**AIM OF THE TASK:**
Leaving the pictures aside, return all of the data below exactly.

**RECORD SET:**
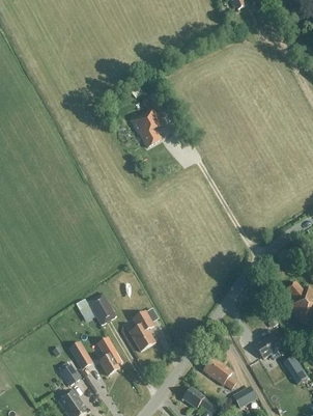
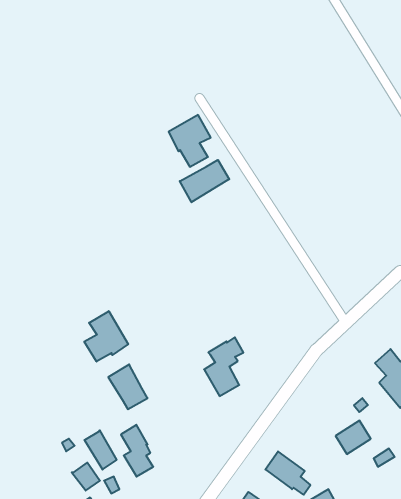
building: none -> [180,160,229,202]
building: none -> [84,311,128,362]
building: [129,308,158,352] -> [204,337,243,396]

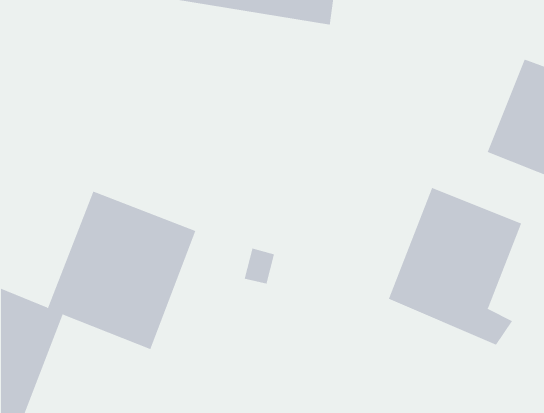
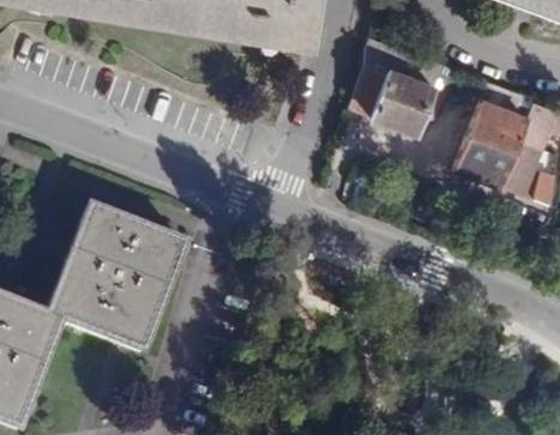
building: none -> [351,40,453,137]
building: [388,187,522,345] -> none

**WORKED SOLUTION:**
building: none -> [180,160,229,202]
building: none -> [84,311,128,362]
building: [129,308,158,352] -> [204,337,243,396]

building: none -> [351,40,453,137]
building: [388,187,522,345] -> none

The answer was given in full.